[Coordinate-based object records]
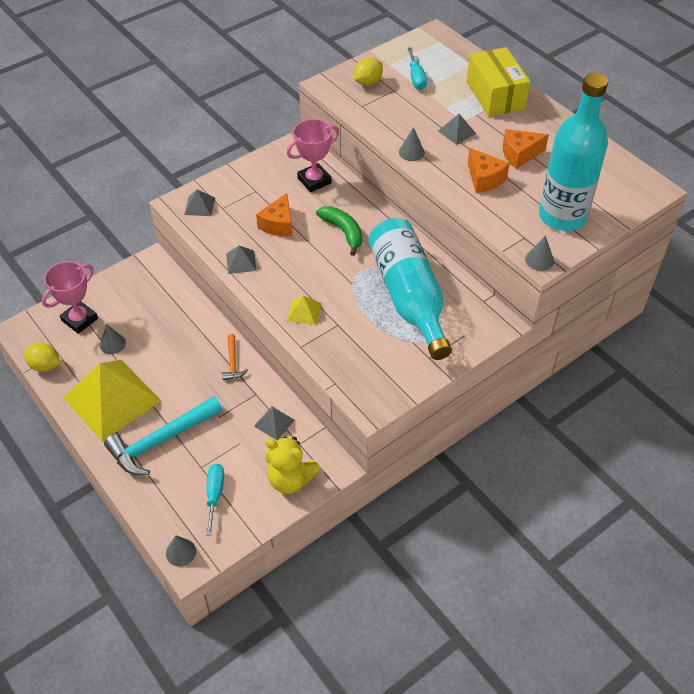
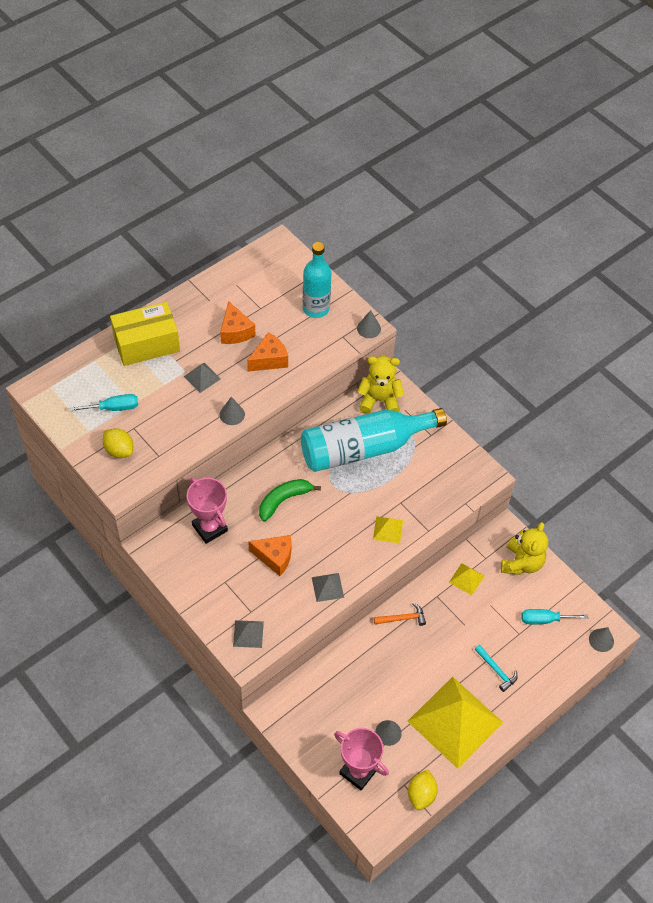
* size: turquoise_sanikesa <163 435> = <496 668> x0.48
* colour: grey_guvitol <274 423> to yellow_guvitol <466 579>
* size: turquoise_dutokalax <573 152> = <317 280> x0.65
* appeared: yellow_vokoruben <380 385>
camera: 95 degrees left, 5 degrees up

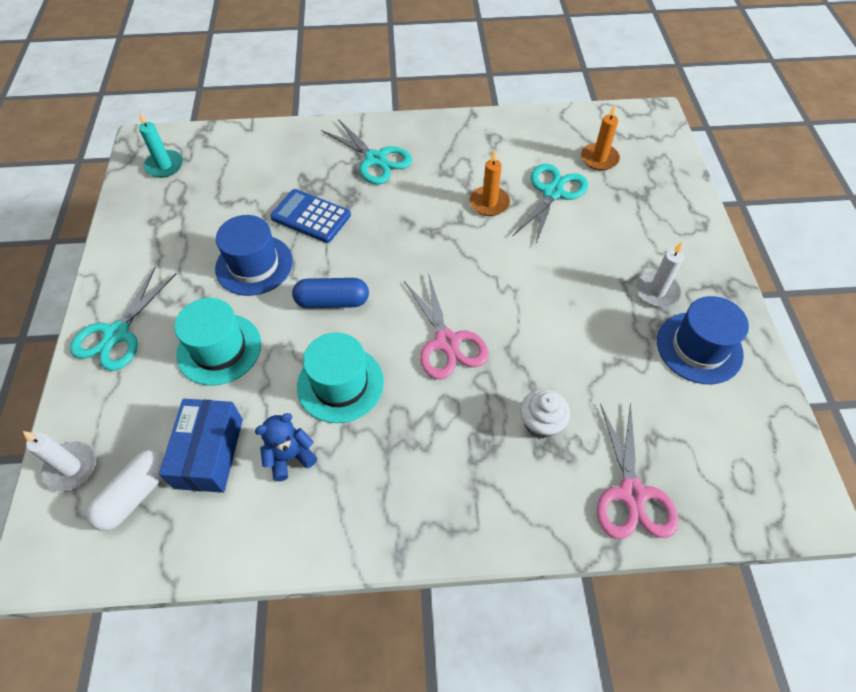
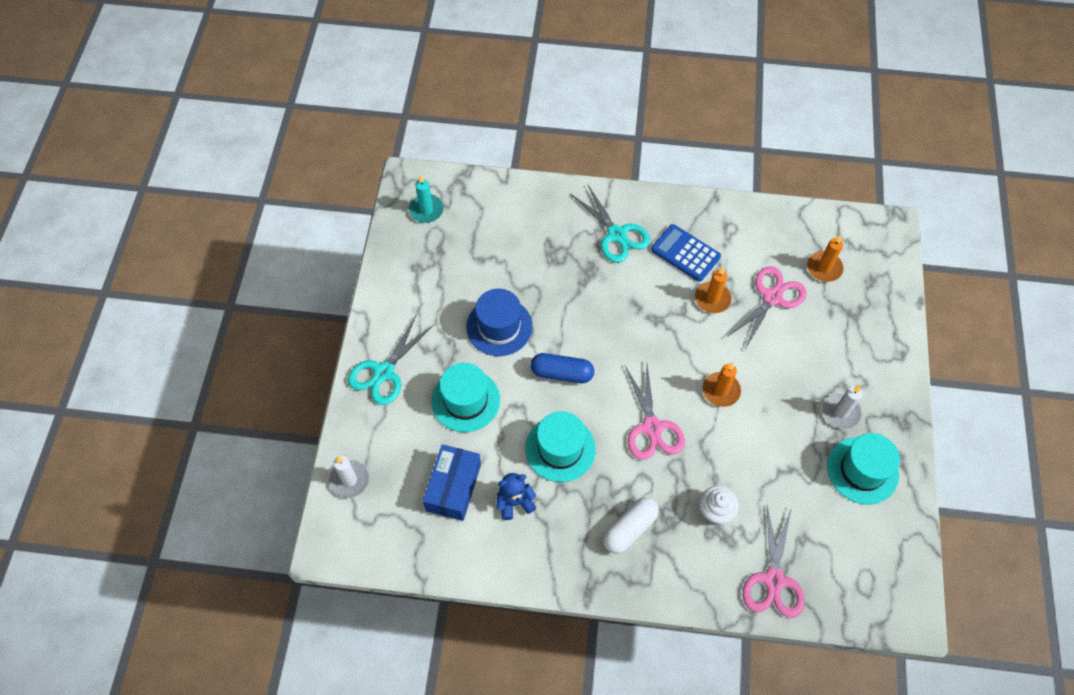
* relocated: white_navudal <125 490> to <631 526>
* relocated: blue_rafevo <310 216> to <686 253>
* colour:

WHAT IS EXPECTED:
What are the lines from the one containing "yellow_vokoruben <380 385>" through the end of the records? Write them out exactly, leaving out the pictures.

ANSWER TO THIS EXERCISE:
* appeared: yellow_vokoruben <380 385>
camera: 95 degrees left, 5 degrees up

* relocated: white_navudal <125 490> to <631 526>
* relocated: blue_rafevo <310 216> to <686 253>
* colour:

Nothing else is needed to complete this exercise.